Try it: Reproduce the records starting at the line that contains "none -> yellow brick K12:K15 level 1" and running to the last line, exactly and in full.
[Opening Source records section]
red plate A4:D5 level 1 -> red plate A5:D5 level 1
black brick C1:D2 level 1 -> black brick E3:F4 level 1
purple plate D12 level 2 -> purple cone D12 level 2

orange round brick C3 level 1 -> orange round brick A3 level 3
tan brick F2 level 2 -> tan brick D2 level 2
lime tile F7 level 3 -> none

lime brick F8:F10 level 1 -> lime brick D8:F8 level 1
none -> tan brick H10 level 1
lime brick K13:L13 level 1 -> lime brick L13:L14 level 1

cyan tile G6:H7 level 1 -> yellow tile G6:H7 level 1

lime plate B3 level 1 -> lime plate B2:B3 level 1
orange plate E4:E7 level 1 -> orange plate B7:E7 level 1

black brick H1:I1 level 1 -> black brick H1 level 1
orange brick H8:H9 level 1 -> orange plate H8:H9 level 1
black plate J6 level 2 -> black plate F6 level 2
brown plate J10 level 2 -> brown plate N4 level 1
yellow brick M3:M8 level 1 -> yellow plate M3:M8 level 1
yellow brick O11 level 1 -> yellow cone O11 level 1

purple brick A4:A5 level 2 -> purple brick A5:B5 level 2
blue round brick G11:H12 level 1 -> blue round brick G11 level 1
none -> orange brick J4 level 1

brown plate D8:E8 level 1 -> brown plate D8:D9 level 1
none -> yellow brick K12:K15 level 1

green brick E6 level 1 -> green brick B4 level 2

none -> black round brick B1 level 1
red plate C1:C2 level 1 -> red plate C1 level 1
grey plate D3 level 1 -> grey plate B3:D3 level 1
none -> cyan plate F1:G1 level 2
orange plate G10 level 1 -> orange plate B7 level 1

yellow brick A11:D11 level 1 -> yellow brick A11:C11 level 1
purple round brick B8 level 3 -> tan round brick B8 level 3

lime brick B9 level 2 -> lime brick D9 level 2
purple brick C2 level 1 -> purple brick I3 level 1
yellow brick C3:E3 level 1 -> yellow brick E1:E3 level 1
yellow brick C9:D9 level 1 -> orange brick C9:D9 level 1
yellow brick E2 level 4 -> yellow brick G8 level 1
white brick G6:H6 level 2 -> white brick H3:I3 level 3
[Closing Source records section]
Result for this task:
none -> yellow brick K12:K15 level 1

green brick E6 level 1 -> green brick B4 level 2

none -> black round brick B1 level 1
red plate C1:C2 level 1 -> red plate C1 level 1
grey plate D3 level 1 -> grey plate B3:D3 level 1
none -> cyan plate F1:G1 level 2
orange plate G10 level 1 -> orange plate B7 level 1

yellow brick A11:D11 level 1 -> yellow brick A11:C11 level 1
purple round brick B8 level 3 -> tan round brick B8 level 3

lime brick B9 level 2 -> lime brick D9 level 2
purple brick C2 level 1 -> purple brick I3 level 1
yellow brick C3:E3 level 1 -> yellow brick E1:E3 level 1
yellow brick C9:D9 level 1 -> orange brick C9:D9 level 1
yellow brick E2 level 4 -> yellow brick G8 level 1
white brick G6:H6 level 2 -> white brick H3:I3 level 3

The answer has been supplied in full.